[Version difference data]
+ + + + +
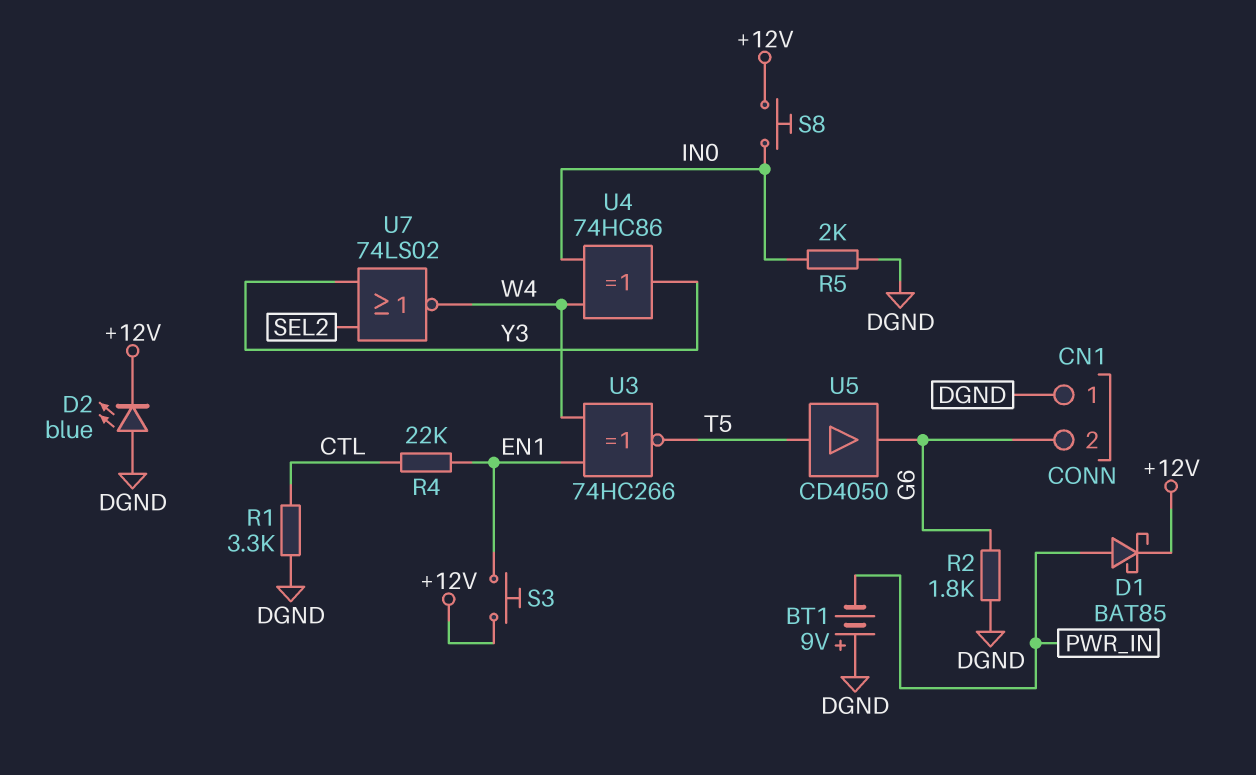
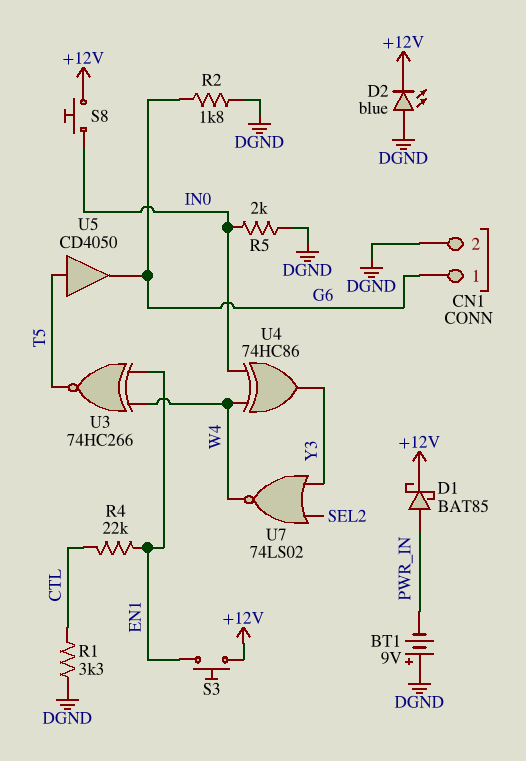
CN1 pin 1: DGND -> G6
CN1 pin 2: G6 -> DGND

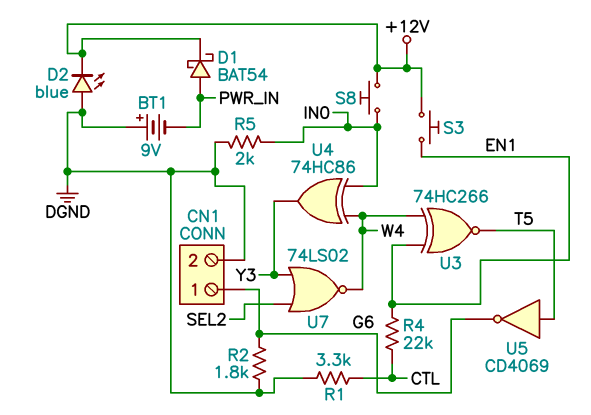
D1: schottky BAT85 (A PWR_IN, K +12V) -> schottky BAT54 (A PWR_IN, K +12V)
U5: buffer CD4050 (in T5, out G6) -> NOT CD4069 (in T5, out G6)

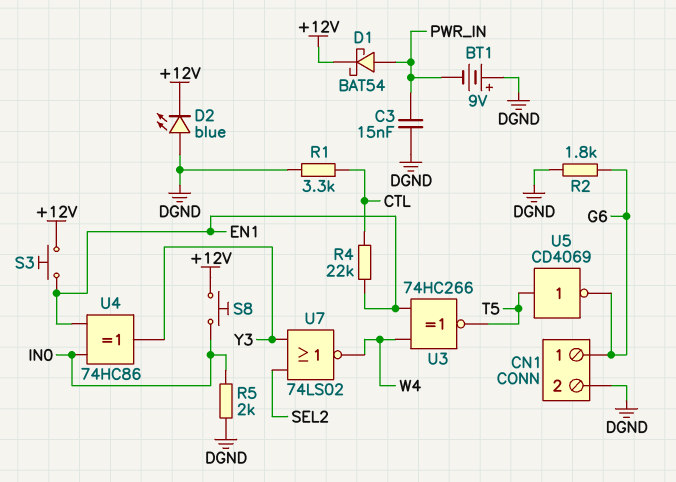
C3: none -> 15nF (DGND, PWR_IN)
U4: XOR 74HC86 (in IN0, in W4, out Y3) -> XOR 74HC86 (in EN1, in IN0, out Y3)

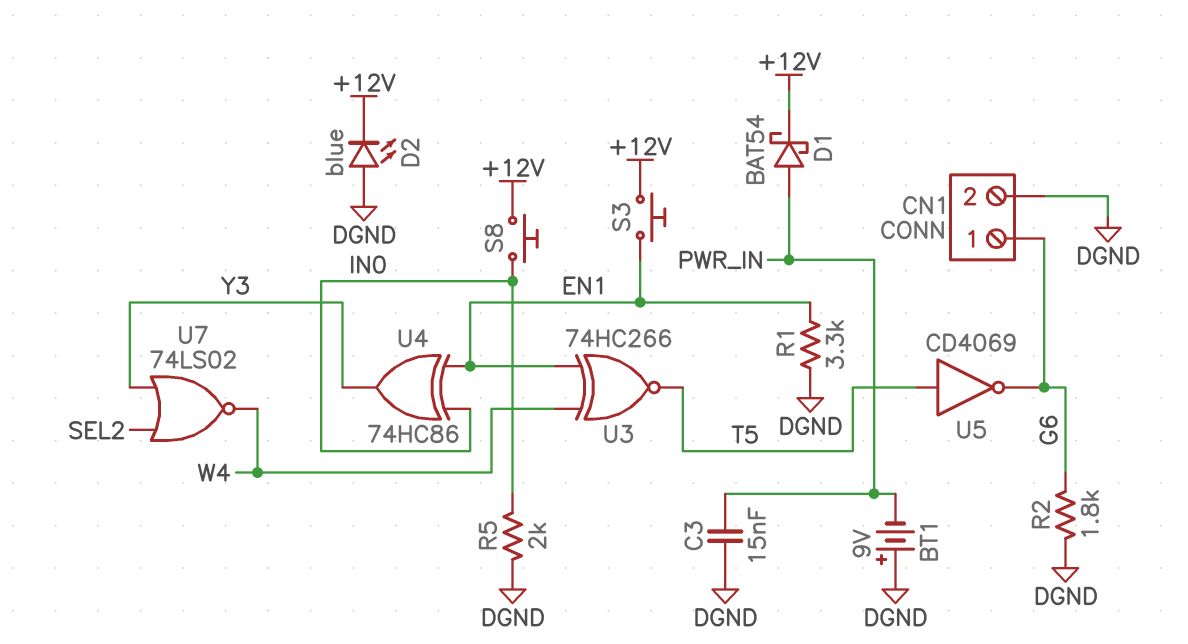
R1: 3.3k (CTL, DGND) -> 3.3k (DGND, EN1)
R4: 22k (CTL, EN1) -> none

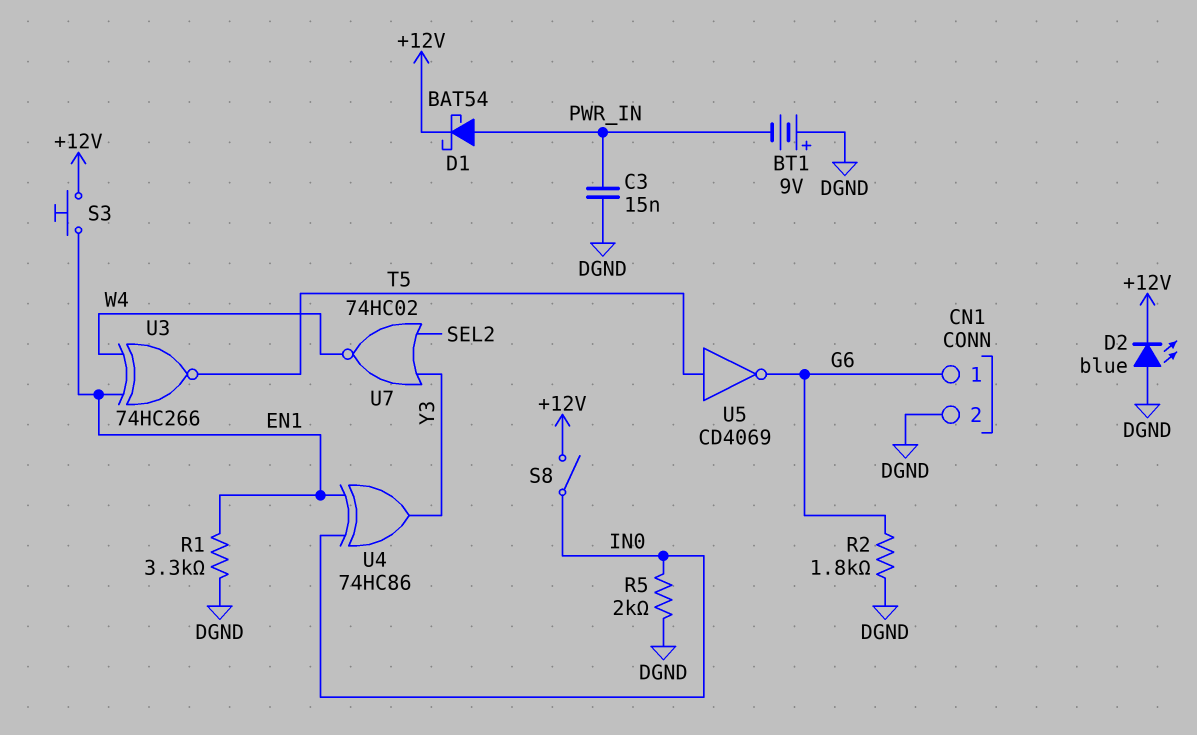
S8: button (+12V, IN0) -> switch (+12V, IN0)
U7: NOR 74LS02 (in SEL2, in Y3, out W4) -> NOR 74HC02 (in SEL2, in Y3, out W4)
+ + + + +
- _Instructions to follow_
Every line that contains the string "DGND" should be copied from the records.

- _Problem solution_
CN1 pin 1: DGND -> G6
CN1 pin 2: G6 -> DGND
C3: none -> 15nF (DGND, PWR_IN)
R1: 3.3k (CTL, DGND) -> 3.3k (DGND, EN1)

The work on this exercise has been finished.